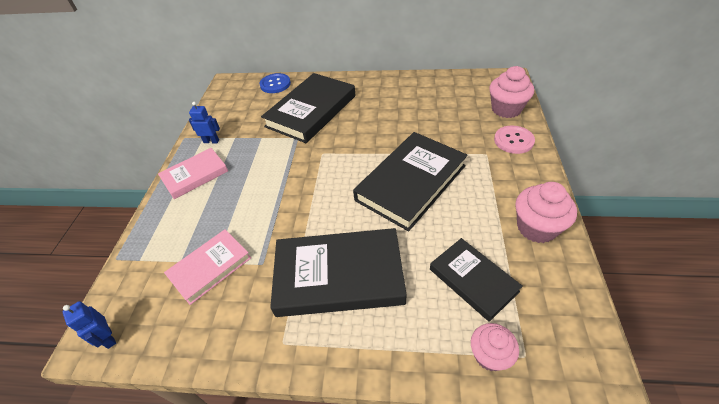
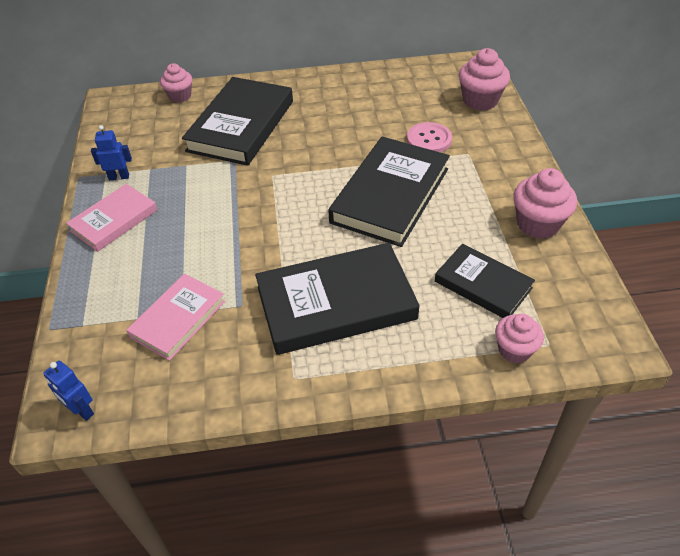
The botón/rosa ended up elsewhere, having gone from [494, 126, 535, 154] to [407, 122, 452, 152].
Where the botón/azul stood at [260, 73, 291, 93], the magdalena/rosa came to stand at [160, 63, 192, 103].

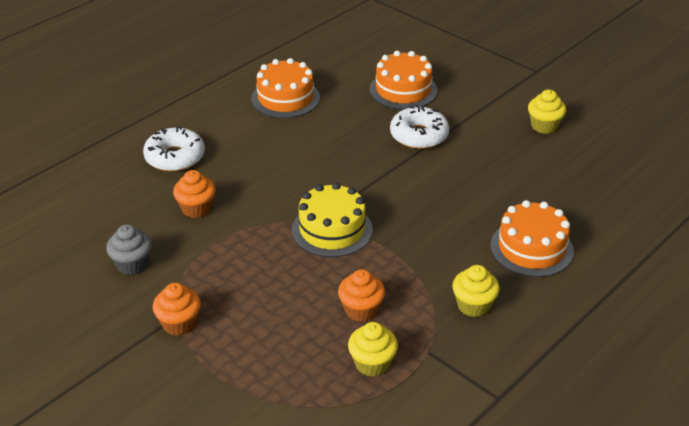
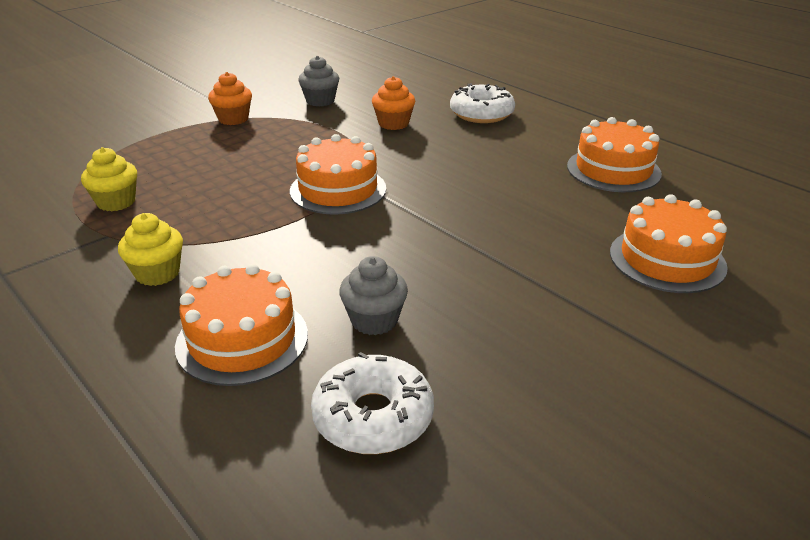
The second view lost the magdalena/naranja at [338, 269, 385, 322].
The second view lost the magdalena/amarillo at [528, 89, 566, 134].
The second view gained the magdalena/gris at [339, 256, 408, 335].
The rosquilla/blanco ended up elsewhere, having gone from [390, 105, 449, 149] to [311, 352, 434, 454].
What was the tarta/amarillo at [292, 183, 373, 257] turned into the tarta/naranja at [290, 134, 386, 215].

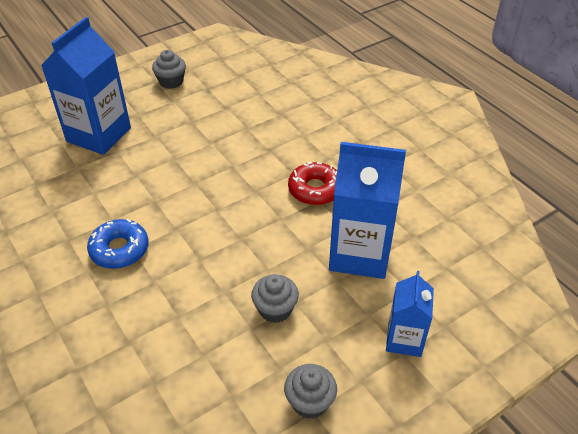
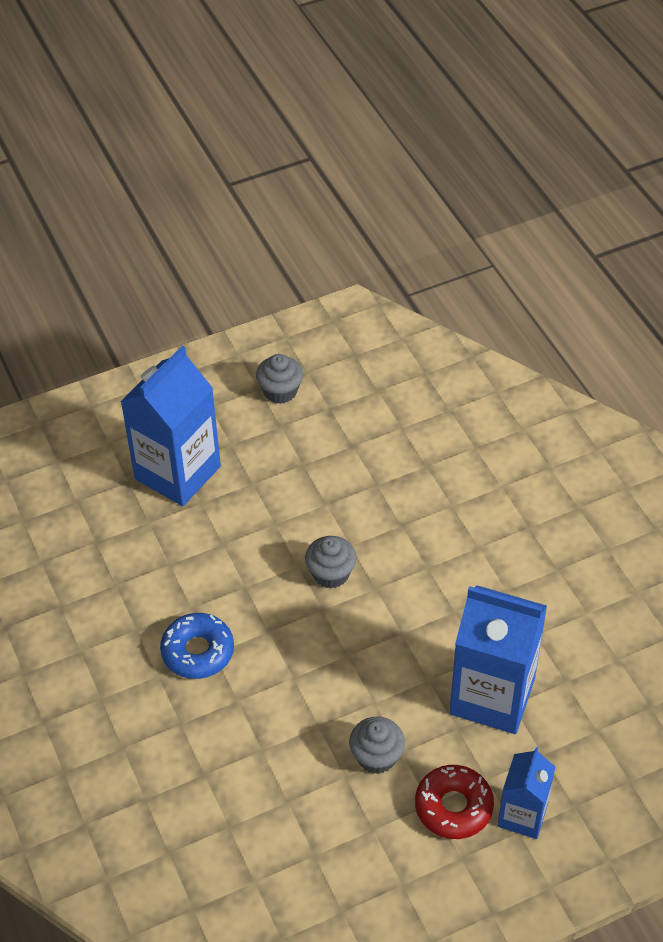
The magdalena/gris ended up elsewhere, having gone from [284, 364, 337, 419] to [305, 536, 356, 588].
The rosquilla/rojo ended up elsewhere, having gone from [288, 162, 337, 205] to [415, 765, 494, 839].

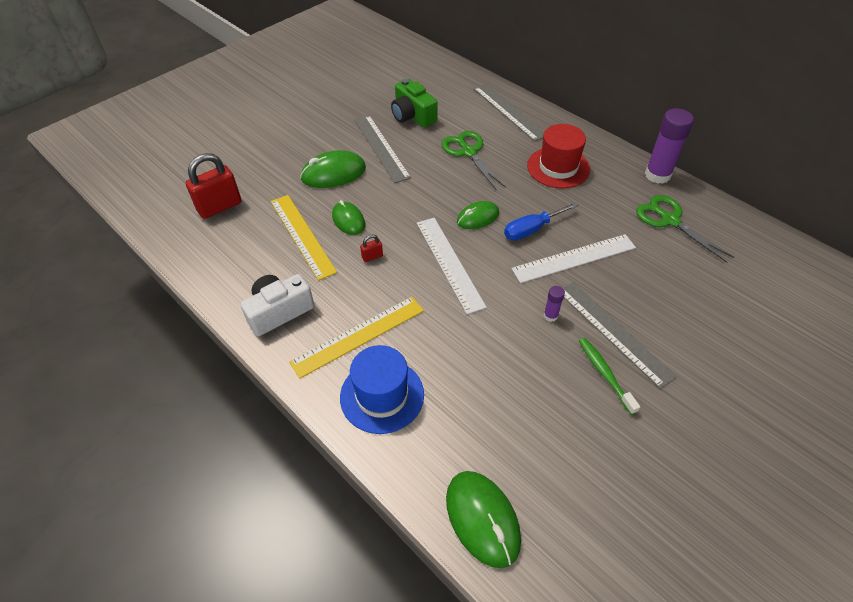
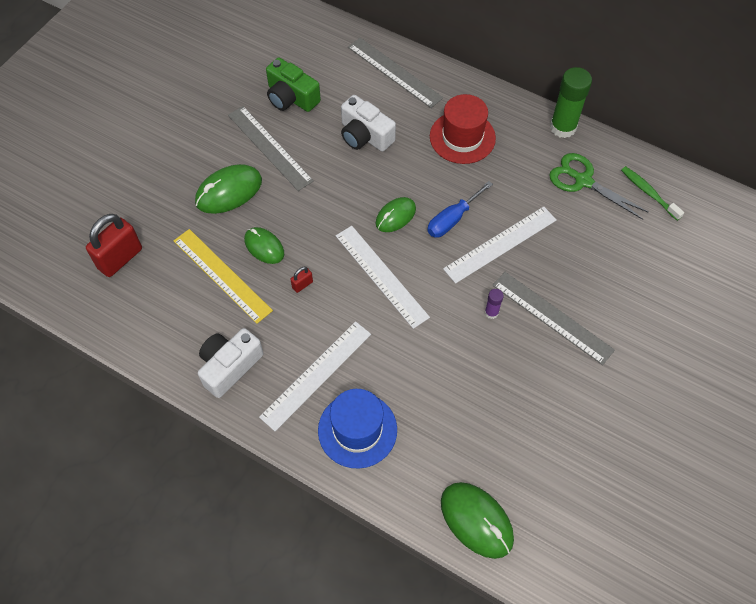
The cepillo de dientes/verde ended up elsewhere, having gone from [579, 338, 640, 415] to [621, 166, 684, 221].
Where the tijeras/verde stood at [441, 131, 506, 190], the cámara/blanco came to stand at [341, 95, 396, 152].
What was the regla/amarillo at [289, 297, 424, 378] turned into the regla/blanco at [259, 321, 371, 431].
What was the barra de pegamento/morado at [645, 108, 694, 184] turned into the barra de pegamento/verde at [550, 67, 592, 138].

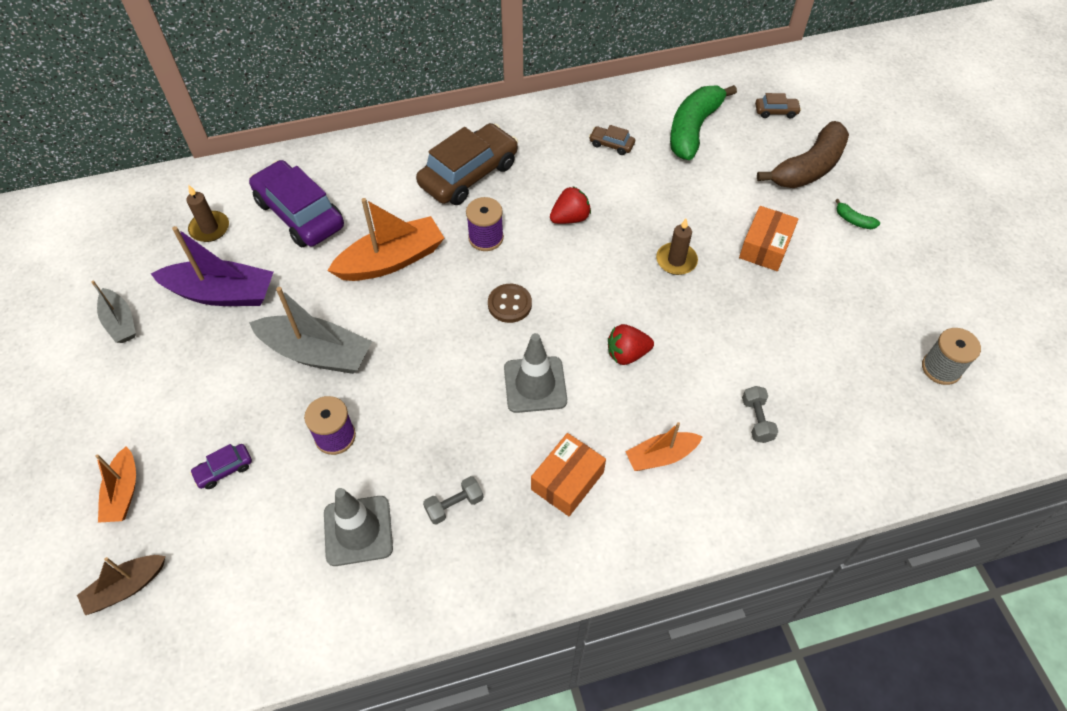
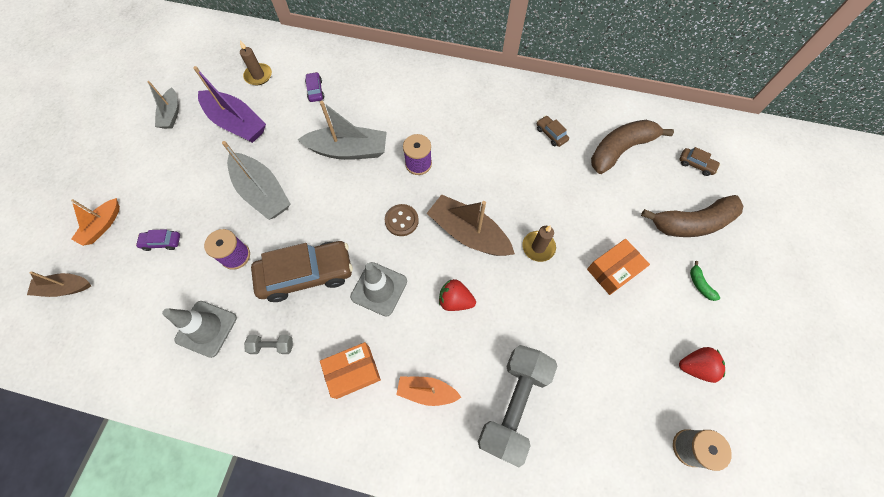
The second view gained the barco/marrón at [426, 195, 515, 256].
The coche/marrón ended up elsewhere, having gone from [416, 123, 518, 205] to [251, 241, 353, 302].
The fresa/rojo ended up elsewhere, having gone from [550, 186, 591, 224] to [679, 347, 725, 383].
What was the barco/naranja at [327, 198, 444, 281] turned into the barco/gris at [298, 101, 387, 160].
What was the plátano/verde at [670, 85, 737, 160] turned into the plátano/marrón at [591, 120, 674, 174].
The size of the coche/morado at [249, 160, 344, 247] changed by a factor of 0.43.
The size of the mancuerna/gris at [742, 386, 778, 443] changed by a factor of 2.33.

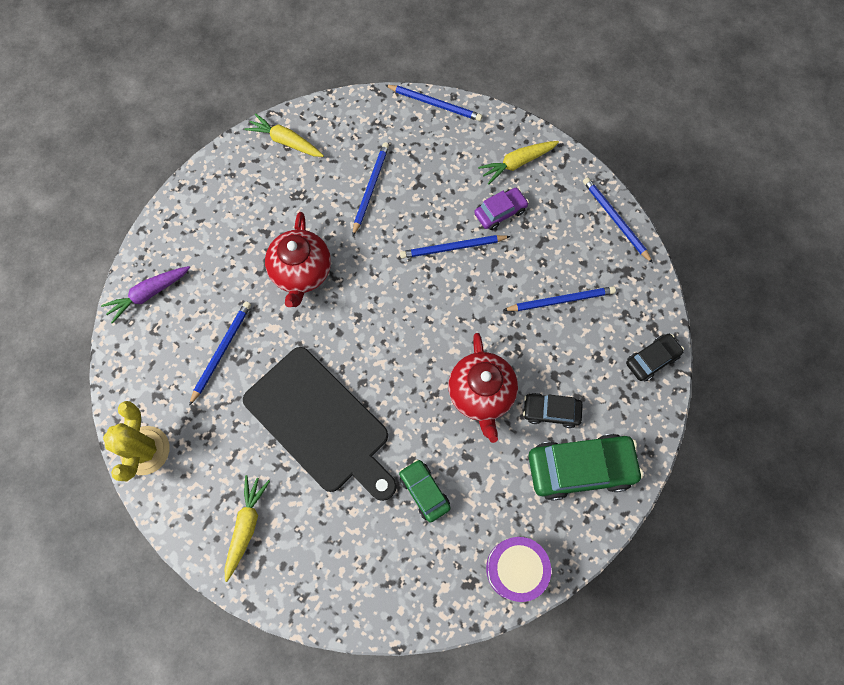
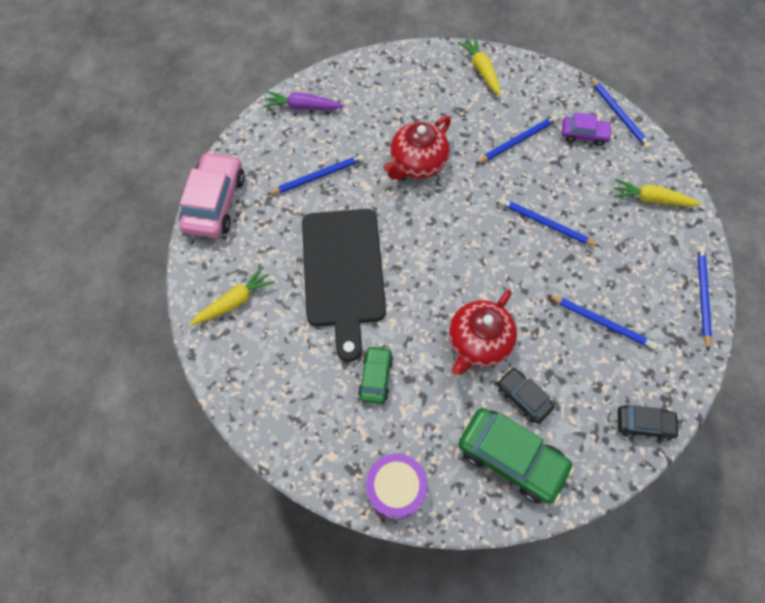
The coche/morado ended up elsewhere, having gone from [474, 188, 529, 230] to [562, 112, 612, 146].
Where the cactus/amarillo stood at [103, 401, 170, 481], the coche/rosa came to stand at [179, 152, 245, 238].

- - - - -

YOUR INSTRUCTIONS
All lines with the word "size" need to be copied from the data above.

WRITTEN SOLUTION
The size of the coche/morado at [249, 160, 344, 247] changed by a factor of 0.43.
The size of the mancuerna/gris at [742, 386, 778, 443] changed by a factor of 2.33.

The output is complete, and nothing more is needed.